- Short exercise -
Reproduce the text of every item below word for word, omitting the pictures.

******************************

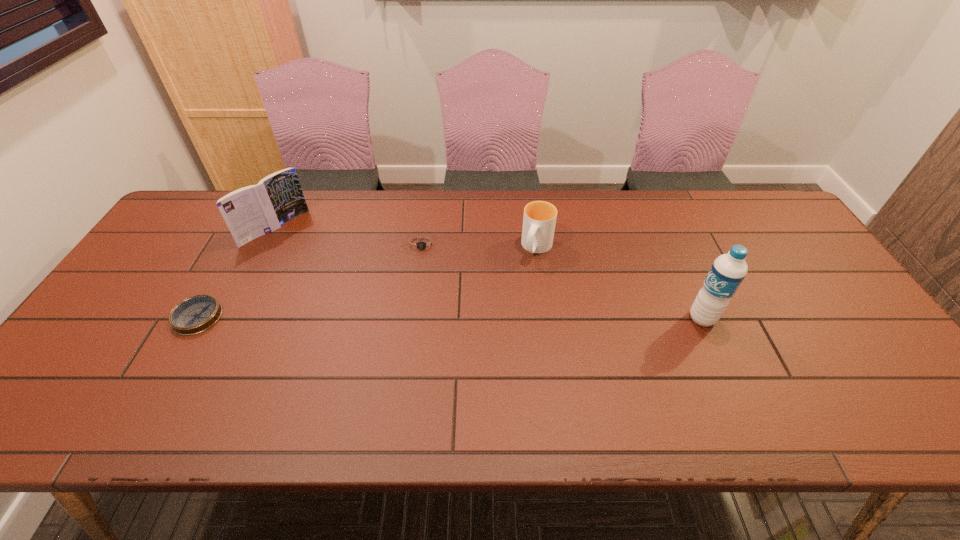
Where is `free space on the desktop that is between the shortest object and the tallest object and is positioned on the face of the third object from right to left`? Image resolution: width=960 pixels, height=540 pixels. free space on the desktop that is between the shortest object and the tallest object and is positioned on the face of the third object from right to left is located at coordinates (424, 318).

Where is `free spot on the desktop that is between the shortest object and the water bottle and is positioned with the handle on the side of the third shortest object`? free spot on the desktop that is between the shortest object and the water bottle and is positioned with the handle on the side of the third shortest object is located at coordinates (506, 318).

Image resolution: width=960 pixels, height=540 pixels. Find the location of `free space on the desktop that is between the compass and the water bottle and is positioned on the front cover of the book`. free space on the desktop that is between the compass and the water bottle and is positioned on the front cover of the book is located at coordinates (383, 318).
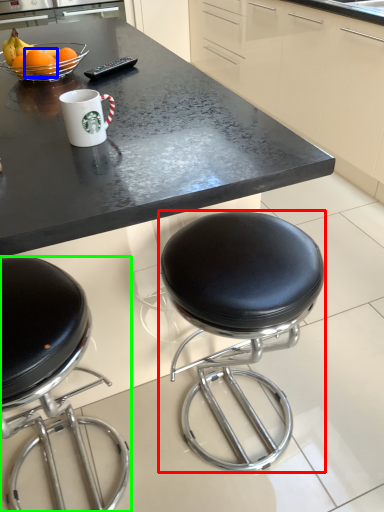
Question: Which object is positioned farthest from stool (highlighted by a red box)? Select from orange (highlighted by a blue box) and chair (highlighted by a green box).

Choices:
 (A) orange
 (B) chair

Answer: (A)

******************************

- Answer for this exercise -
Where is `free space on the desktop that is between the shortest object and the tallest object and is positioned on the face of the third object from right to left`? Image resolution: width=960 pixels, height=540 pixels. free space on the desktop that is between the shortest object and the tallest object and is positioned on the face of the third object from right to left is located at coordinates (424, 318).

Where is `free spot on the desktop that is between the shortest object and the water bottle and is positioned with the handle on the side of the third shortest object`? free spot on the desktop that is between the shortest object and the water bottle and is positioned with the handle on the side of the third shortest object is located at coordinates (506, 318).

Image resolution: width=960 pixels, height=540 pixels. Find the location of `free space on the desktop that is between the compass and the water bottle and is positioned on the front cover of the book`. free space on the desktop that is between the compass and the water bottle and is positioned on the front cover of the book is located at coordinates (383, 318).
Question: Which object is positioned farthest from stool (highlighted by a red box)? Select from orange (highlighted by a blue box) and chair (highlighted by a green box).

Choices:
 (A) orange
 (B) chair

Answer: (A)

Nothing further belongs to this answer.